Dataset excerpts
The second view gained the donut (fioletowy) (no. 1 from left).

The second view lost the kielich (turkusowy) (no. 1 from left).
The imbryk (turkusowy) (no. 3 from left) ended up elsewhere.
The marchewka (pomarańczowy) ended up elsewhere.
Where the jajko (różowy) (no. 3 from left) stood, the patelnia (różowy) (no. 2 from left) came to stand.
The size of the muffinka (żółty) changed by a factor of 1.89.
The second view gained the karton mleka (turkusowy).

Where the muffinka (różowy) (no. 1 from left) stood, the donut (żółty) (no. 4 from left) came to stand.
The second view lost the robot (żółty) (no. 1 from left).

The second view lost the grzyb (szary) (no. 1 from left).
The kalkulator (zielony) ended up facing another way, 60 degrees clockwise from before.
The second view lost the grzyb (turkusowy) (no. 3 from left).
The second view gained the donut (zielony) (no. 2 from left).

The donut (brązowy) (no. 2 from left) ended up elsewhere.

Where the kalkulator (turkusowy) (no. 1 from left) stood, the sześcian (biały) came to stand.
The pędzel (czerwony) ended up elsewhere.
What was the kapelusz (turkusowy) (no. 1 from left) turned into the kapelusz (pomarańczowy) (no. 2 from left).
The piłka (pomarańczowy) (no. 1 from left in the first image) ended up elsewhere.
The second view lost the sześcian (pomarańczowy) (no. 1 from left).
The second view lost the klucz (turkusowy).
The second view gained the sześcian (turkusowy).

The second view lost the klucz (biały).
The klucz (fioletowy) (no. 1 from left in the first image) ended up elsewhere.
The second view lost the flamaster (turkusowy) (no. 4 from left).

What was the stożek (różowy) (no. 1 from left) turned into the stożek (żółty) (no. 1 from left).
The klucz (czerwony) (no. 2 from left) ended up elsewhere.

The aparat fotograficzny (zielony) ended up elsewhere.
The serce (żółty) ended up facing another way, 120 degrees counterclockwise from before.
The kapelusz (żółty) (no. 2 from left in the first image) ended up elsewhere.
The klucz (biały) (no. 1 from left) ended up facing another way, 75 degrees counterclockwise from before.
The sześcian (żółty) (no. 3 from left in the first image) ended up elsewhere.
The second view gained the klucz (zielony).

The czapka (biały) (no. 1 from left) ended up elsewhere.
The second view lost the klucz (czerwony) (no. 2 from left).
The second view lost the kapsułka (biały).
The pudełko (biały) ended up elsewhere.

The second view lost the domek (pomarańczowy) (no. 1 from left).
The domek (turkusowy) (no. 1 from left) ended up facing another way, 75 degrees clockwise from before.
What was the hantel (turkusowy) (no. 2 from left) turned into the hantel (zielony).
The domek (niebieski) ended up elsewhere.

__What is required__.
Return exactly the lines from the beginning of the data above through the one containing "The second view lost the grzyb (szary)", please. Include both end lines and add nothing else.

__Reply__.
The second view gained the donut (fioletowy) (no. 1 from left).

The second view lost the kielich (turkusowy) (no. 1 from left).
The imbryk (turkusowy) (no. 3 from left) ended up elsewhere.
The marchewka (pomarańczowy) ended up elsewhere.
Where the jajko (różowy) (no. 3 from left) stood, the patelnia (różowy) (no. 2 from left) came to stand.
The size of the muffinka (żółty) changed by a factor of 1.89.
The second view gained the karton mleka (turkusowy).

Where the muffinka (różowy) (no. 1 from left) stood, the donut (żółty) (no. 4 from left) came to stand.
The second view lost the robot (żółty) (no. 1 from left).

The second view lost the grzyb (szary) (no. 1 from left).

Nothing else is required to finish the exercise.